● Action item
Keeping each word and mark in place, write out the full listing once more.

_____

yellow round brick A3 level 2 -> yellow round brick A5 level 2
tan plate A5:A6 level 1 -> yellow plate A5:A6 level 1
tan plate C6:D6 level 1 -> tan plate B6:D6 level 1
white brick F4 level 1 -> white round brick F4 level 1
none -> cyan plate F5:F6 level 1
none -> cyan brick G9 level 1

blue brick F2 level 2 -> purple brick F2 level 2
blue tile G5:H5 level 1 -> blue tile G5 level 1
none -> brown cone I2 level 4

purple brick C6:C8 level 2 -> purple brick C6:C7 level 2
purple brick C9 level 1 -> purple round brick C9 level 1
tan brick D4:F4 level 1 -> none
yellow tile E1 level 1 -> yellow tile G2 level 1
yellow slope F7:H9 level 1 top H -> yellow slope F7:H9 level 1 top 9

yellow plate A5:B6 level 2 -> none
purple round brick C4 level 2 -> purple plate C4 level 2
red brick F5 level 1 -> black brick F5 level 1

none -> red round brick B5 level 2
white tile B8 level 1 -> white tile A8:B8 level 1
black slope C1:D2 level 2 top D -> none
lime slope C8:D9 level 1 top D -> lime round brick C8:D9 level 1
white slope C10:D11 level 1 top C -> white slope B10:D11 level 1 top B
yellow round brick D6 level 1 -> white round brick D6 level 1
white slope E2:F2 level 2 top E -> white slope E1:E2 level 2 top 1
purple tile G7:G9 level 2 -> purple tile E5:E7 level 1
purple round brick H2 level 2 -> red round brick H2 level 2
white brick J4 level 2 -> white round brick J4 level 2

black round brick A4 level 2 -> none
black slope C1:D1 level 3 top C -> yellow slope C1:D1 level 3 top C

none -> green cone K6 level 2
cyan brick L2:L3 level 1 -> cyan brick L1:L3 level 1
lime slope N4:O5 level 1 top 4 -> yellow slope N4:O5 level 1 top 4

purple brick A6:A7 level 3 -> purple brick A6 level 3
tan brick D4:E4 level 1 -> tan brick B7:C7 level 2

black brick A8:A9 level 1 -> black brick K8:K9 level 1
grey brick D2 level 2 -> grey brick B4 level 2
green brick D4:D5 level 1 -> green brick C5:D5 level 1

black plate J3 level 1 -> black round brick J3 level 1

_____

● Exercise answer
yellow round brick A3 level 2 -> yellow round brick A5 level 2
tan plate A5:A6 level 1 -> yellow plate A5:A6 level 1
tan plate C6:D6 level 1 -> tan plate B6:D6 level 1
white brick F4 level 1 -> white round brick F4 level 1
none -> cyan plate F5:F6 level 1
none -> cyan brick G9 level 1

blue brick F2 level 2 -> purple brick F2 level 2
blue tile G5:H5 level 1 -> blue tile G5 level 1
none -> brown cone I2 level 4

purple brick C6:C8 level 2 -> purple brick C6:C7 level 2
purple brick C9 level 1 -> purple round brick C9 level 1
tan brick D4:F4 level 1 -> none
yellow tile E1 level 1 -> yellow tile G2 level 1
yellow slope F7:H9 level 1 top H -> yellow slope F7:H9 level 1 top 9

yellow plate A5:B6 level 2 -> none
purple round brick C4 level 2 -> purple plate C4 level 2
red brick F5 level 1 -> black brick F5 level 1

none -> red round brick B5 level 2
white tile B8 level 1 -> white tile A8:B8 level 1
black slope C1:D2 level 2 top D -> none
lime slope C8:D9 level 1 top D -> lime round brick C8:D9 level 1
white slope C10:D11 level 1 top C -> white slope B10:D11 level 1 top B
yellow round brick D6 level 1 -> white round brick D6 level 1
white slope E2:F2 level 2 top E -> white slope E1:E2 level 2 top 1
purple tile G7:G9 level 2 -> purple tile E5:E7 level 1
purple round brick H2 level 2 -> red round brick H2 level 2
white brick J4 level 2 -> white round brick J4 level 2

black round brick A4 level 2 -> none
black slope C1:D1 level 3 top C -> yellow slope C1:D1 level 3 top C

none -> green cone K6 level 2
cyan brick L2:L3 level 1 -> cyan brick L1:L3 level 1
lime slope N4:O5 level 1 top 4 -> yellow slope N4:O5 level 1 top 4

purple brick A6:A7 level 3 -> purple brick A6 level 3
tan brick D4:E4 level 1 -> tan brick B7:C7 level 2

black brick A8:A9 level 1 -> black brick K8:K9 level 1
grey brick D2 level 2 -> grey brick B4 level 2
green brick D4:D5 level 1 -> green brick C5:D5 level 1

black plate J3 level 1 -> black round brick J3 level 1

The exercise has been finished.